Data:
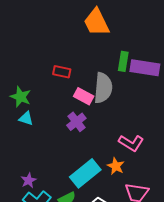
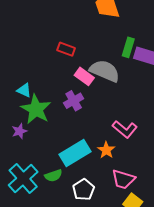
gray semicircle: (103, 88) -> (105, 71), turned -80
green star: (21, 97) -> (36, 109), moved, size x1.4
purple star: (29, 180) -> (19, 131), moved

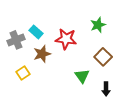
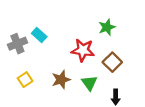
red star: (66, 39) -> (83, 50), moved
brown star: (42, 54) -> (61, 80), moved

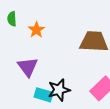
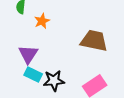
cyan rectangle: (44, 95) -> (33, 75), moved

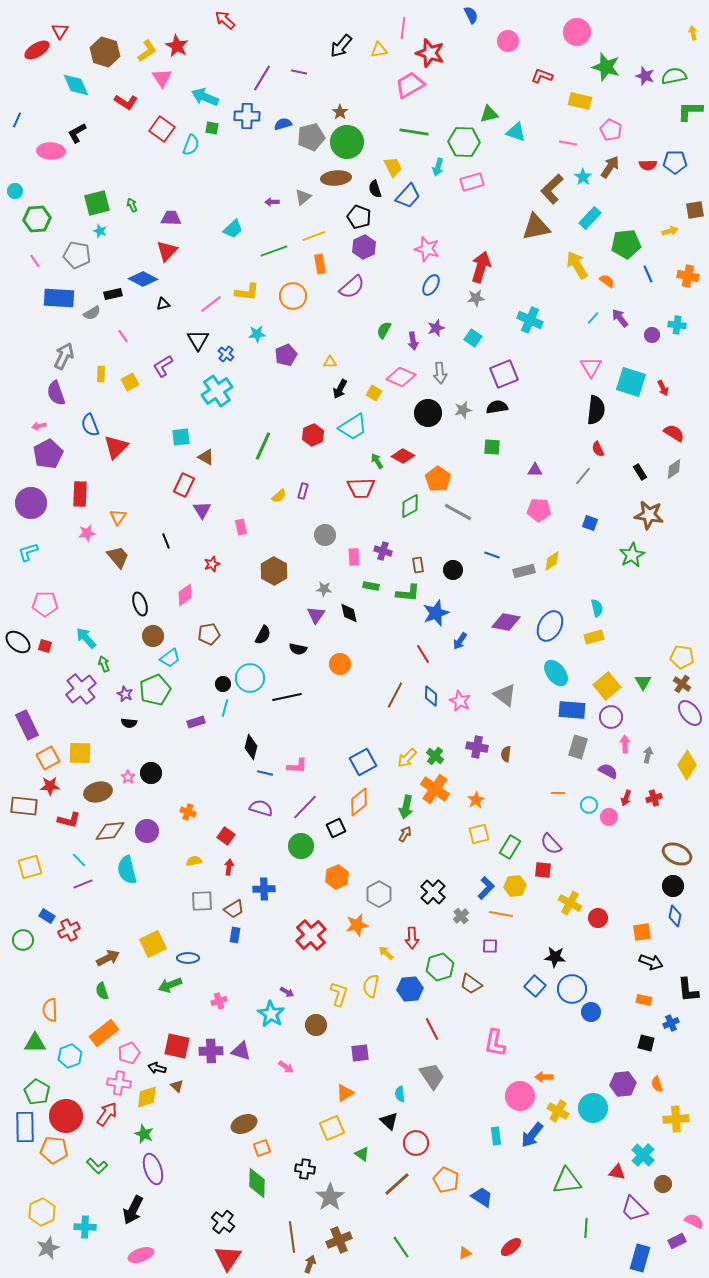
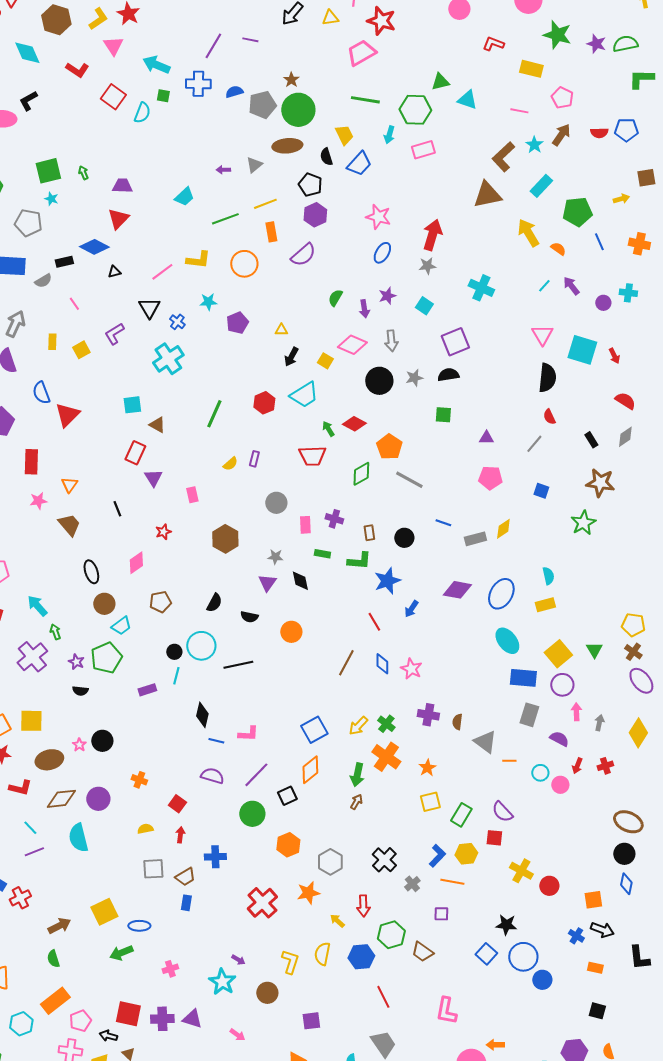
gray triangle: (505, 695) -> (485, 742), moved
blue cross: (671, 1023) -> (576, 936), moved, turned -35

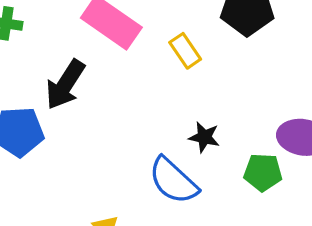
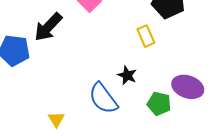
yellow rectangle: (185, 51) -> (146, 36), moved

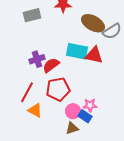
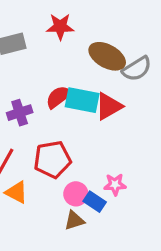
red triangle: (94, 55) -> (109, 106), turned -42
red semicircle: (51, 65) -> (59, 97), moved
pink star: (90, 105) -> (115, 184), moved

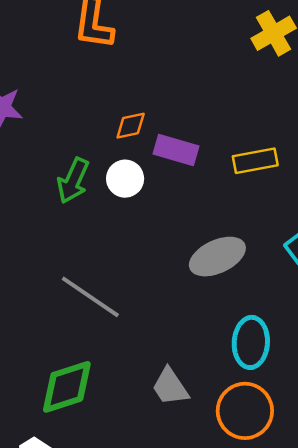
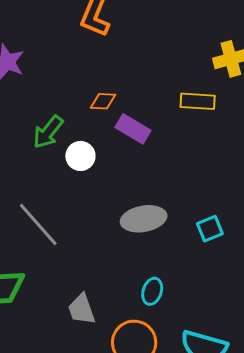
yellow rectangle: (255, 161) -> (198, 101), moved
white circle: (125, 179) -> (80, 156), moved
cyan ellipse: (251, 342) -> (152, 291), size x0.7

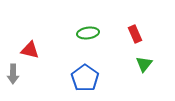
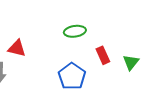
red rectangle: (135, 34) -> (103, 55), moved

--

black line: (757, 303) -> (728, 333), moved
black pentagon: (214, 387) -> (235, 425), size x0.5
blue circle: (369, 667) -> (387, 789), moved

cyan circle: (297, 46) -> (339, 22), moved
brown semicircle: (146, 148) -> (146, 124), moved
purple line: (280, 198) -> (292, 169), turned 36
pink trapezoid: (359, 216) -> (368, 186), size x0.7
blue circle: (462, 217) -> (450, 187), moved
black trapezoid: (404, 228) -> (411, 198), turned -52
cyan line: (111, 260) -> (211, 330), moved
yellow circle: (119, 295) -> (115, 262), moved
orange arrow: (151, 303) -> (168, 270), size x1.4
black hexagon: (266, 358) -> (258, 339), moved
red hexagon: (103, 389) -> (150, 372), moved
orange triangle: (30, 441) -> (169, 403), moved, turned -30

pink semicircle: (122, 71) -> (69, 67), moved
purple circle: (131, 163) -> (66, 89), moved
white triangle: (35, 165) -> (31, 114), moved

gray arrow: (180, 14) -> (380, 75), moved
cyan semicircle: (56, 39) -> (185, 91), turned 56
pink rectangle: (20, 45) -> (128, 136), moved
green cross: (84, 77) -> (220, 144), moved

What is being asked:
Only the lines above from the one with "gray semicircle: (103, 88)" to the one with "cyan rectangle: (44, 95) -> (33, 75), moved" should be printed, both included and exactly as written; no picture belongs in the copy.

Answer below:
gray semicircle: (103, 88) -> (105, 71), turned -80
green star: (21, 97) -> (36, 109), moved, size x1.4
purple star: (29, 180) -> (19, 131), moved

red star: (66, 39) -> (83, 50), moved
brown star: (42, 54) -> (61, 80), moved

cyan rectangle: (44, 95) -> (33, 75), moved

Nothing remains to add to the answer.